[Content revision data]
+-------+

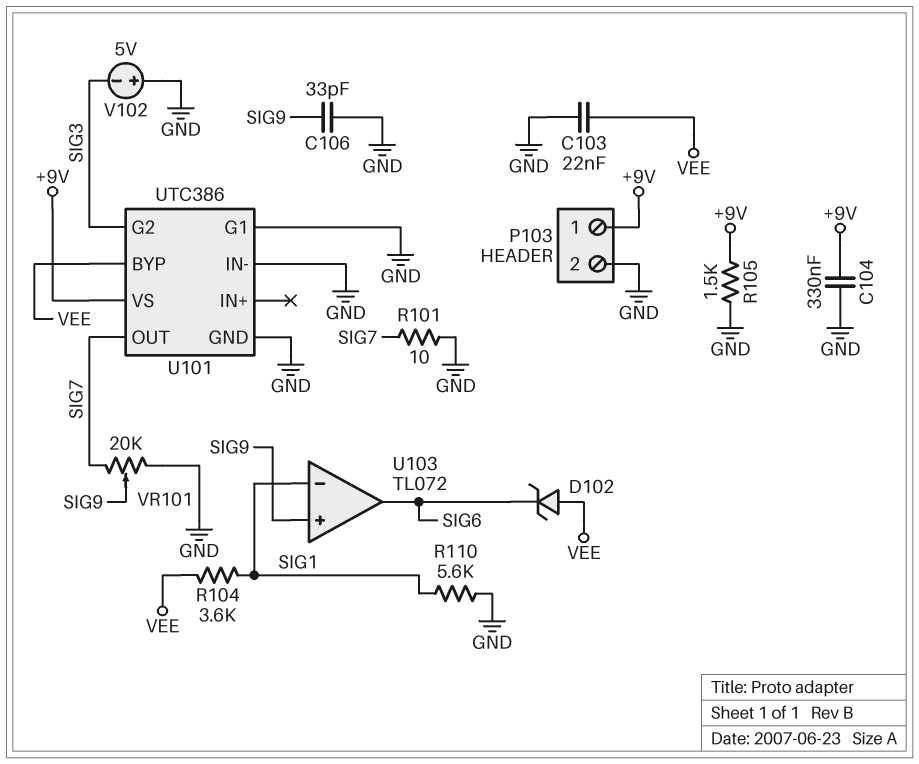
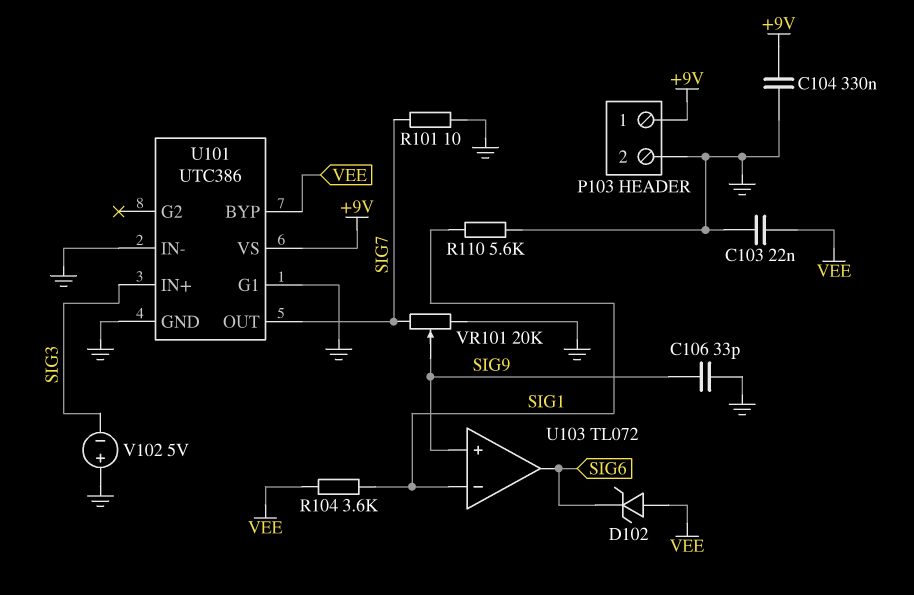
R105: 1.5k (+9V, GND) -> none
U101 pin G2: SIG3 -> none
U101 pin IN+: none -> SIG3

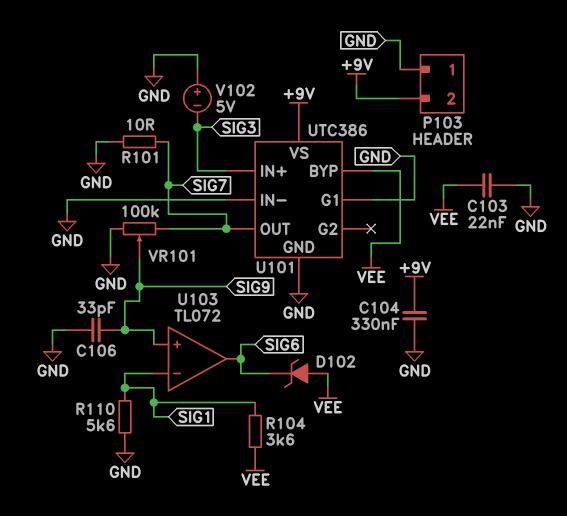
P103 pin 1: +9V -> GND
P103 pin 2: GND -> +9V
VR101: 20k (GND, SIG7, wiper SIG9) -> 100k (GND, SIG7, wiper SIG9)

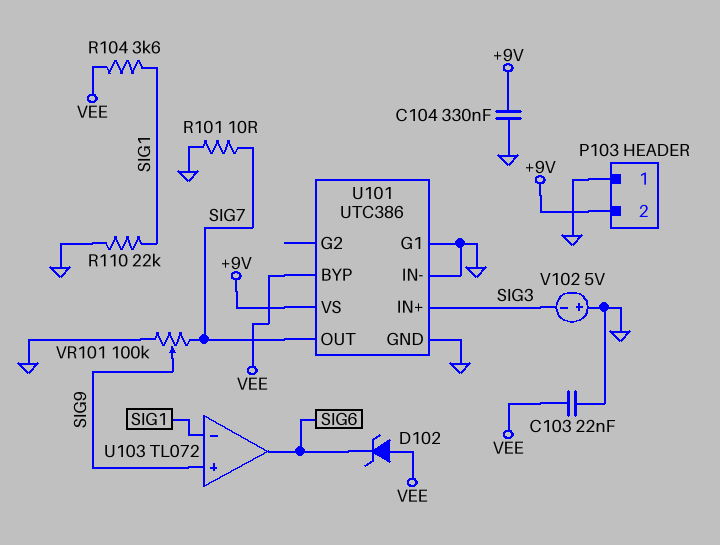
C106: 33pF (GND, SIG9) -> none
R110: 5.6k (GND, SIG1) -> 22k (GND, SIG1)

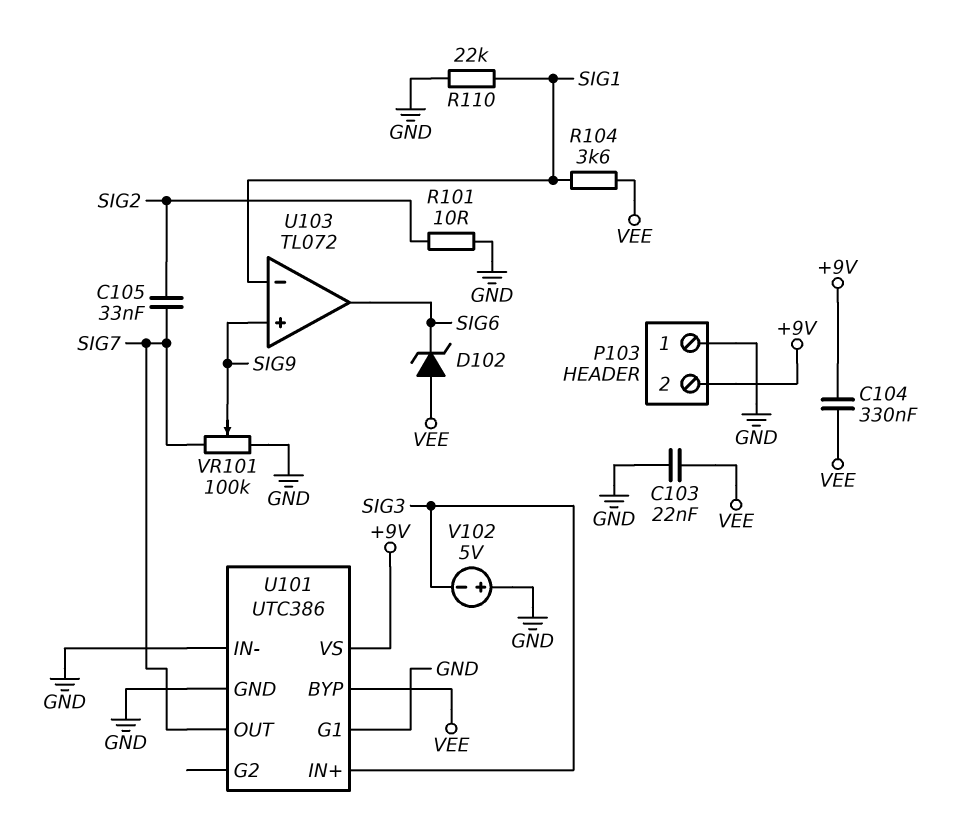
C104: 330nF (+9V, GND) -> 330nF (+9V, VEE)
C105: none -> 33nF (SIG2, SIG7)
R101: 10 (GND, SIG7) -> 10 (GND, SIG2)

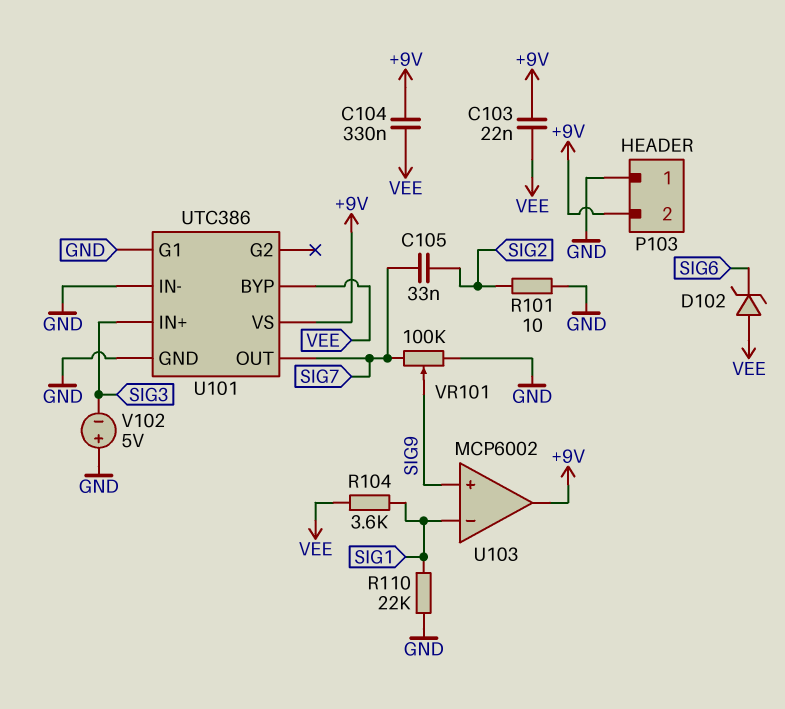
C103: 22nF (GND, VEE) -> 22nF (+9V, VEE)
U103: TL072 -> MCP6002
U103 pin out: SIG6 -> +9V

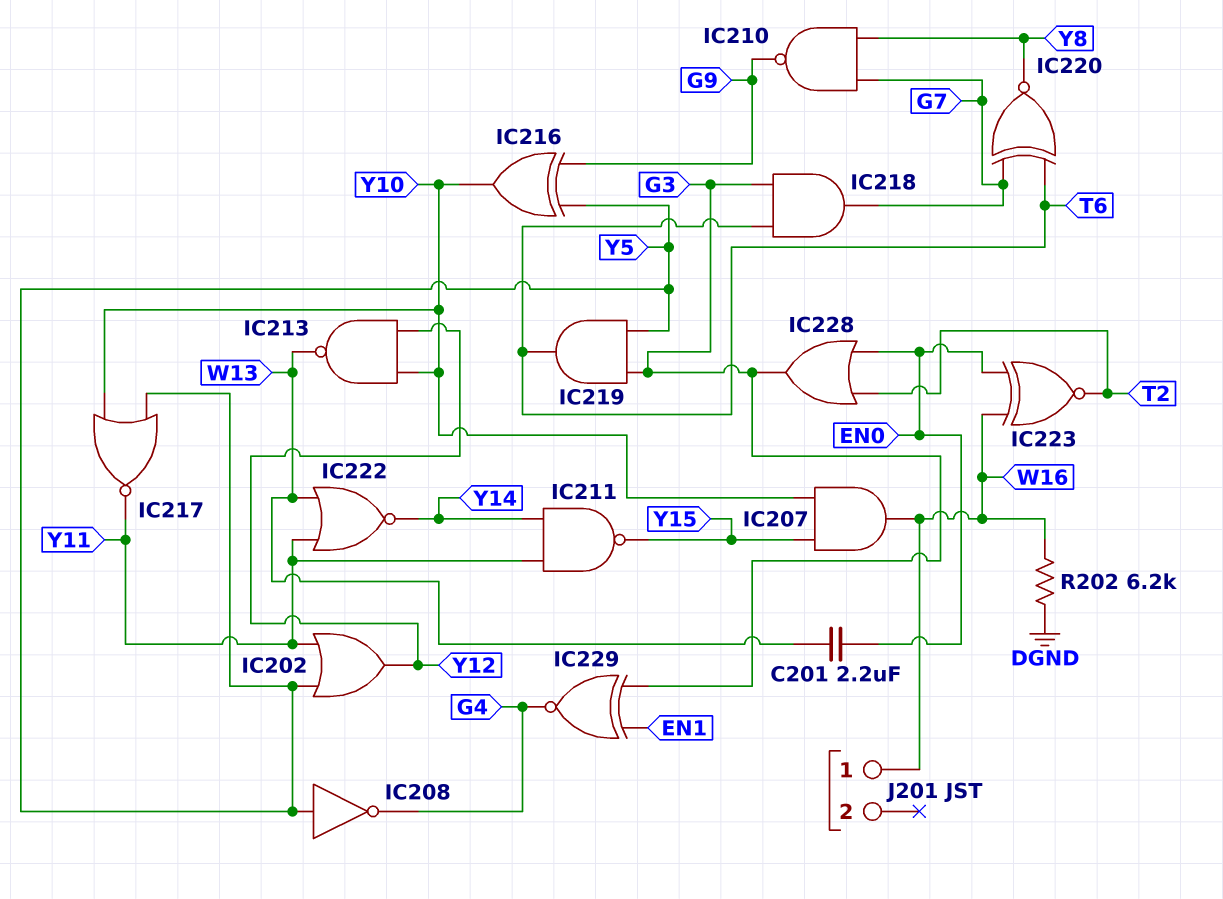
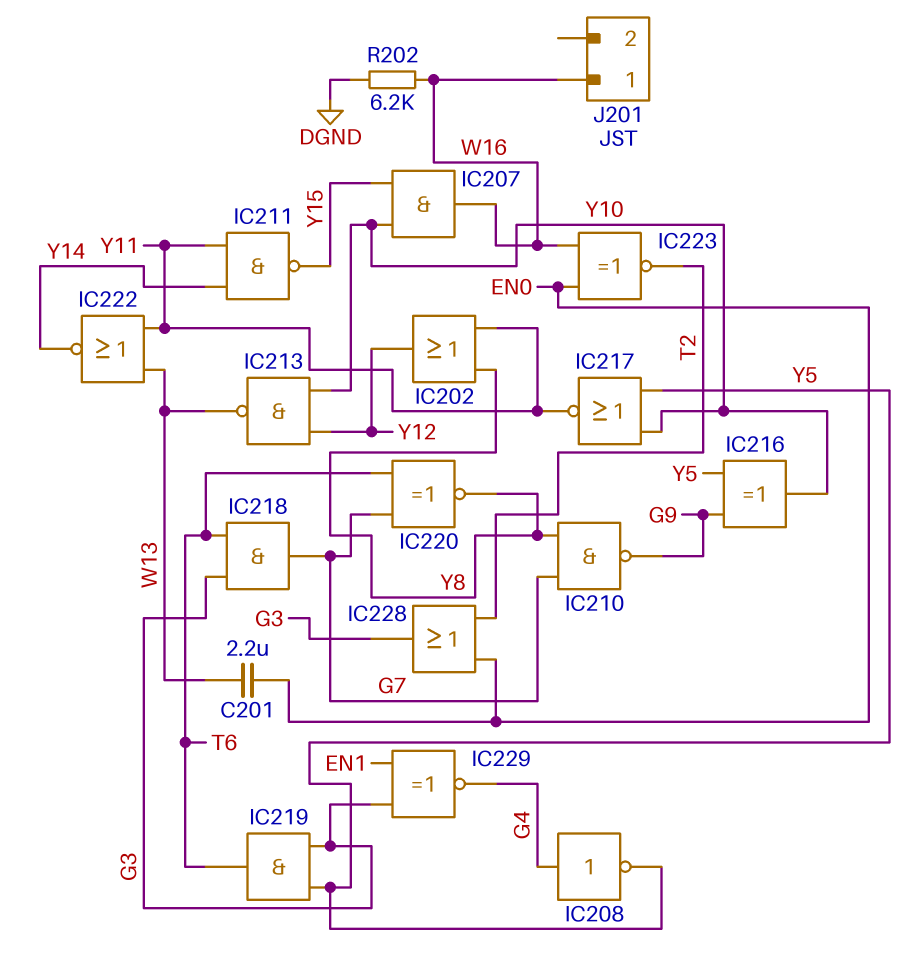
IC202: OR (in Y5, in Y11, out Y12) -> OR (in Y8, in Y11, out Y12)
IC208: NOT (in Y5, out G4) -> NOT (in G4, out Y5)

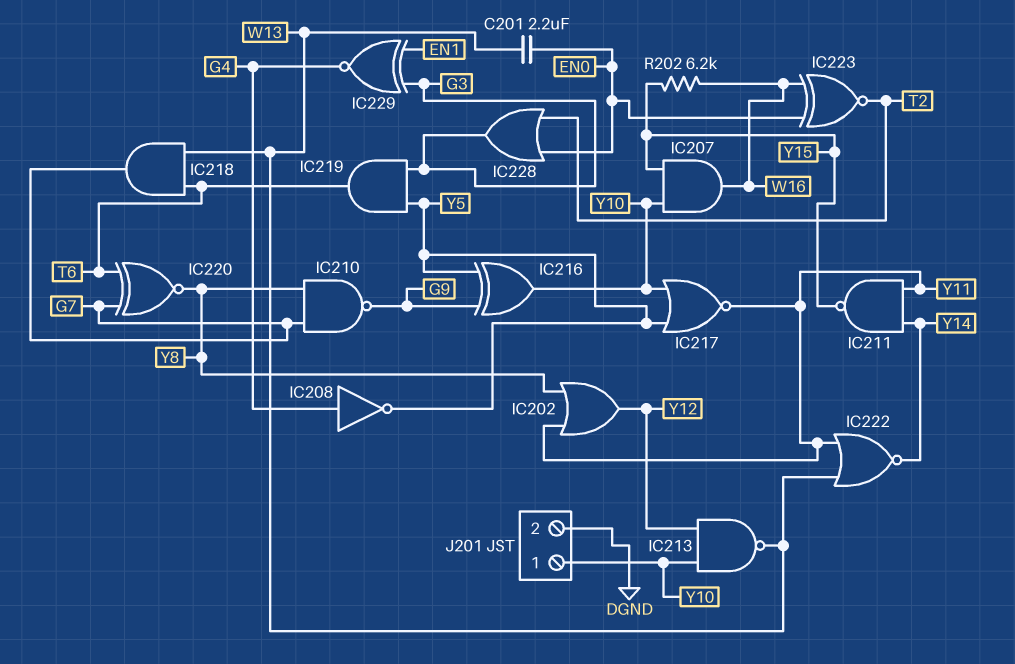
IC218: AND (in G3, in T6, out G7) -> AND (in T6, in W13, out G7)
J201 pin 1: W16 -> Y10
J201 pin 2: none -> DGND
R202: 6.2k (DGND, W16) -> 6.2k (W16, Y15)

+-------+

Only an exact copy of the records, free of images, belongs in the answer.

R105: 1.5k (+9V, GND) -> none
U101 pin G2: SIG3 -> none
U101 pin IN+: none -> SIG3

P103 pin 1: +9V -> GND
P103 pin 2: GND -> +9V
VR101: 20k (GND, SIG7, wiper SIG9) -> 100k (GND, SIG7, wiper SIG9)

C106: 33pF (GND, SIG9) -> none
R110: 5.6k (GND, SIG1) -> 22k (GND, SIG1)

C104: 330nF (+9V, GND) -> 330nF (+9V, VEE)
C105: none -> 33nF (SIG2, SIG7)
R101: 10 (GND, SIG7) -> 10 (GND, SIG2)

C103: 22nF (GND, VEE) -> 22nF (+9V, VEE)
U103: TL072 -> MCP6002
U103 pin out: SIG6 -> +9V

IC202: OR (in Y5, in Y11, out Y12) -> OR (in Y8, in Y11, out Y12)
IC208: NOT (in Y5, out G4) -> NOT (in G4, out Y5)

IC218: AND (in G3, in T6, out G7) -> AND (in T6, in W13, out G7)
J201 pin 1: W16 -> Y10
J201 pin 2: none -> DGND
R202: 6.2k (DGND, W16) -> 6.2k (W16, Y15)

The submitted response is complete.